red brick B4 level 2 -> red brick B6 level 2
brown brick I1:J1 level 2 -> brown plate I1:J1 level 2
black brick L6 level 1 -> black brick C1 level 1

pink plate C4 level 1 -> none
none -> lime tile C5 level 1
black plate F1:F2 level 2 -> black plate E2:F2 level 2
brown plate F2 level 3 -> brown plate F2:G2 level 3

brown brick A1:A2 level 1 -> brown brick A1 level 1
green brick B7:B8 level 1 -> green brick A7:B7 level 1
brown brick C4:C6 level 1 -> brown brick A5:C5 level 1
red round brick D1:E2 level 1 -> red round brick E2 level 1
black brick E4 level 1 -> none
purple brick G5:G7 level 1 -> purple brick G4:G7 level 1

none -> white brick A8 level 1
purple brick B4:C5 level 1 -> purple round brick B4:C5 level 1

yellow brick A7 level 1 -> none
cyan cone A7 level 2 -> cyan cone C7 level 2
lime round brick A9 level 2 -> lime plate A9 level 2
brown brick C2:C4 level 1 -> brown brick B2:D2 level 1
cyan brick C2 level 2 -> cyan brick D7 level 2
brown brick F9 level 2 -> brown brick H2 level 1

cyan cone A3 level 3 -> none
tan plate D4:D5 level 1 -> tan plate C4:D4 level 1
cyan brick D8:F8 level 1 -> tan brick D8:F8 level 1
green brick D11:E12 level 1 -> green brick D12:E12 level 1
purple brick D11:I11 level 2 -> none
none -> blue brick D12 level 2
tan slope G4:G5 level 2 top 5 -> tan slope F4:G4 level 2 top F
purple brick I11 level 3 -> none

■ ■ ■ ■ ■ ■ ■

» Required action:
Print the records above verbatim from their first line to the line containing "black plate F1:F2", both included, and stop there.

» Output for this task:
red brick B4 level 2 -> red brick B6 level 2
brown brick I1:J1 level 2 -> brown plate I1:J1 level 2
black brick L6 level 1 -> black brick C1 level 1

pink plate C4 level 1 -> none
none -> lime tile C5 level 1
black plate F1:F2 level 2 -> black plate E2:F2 level 2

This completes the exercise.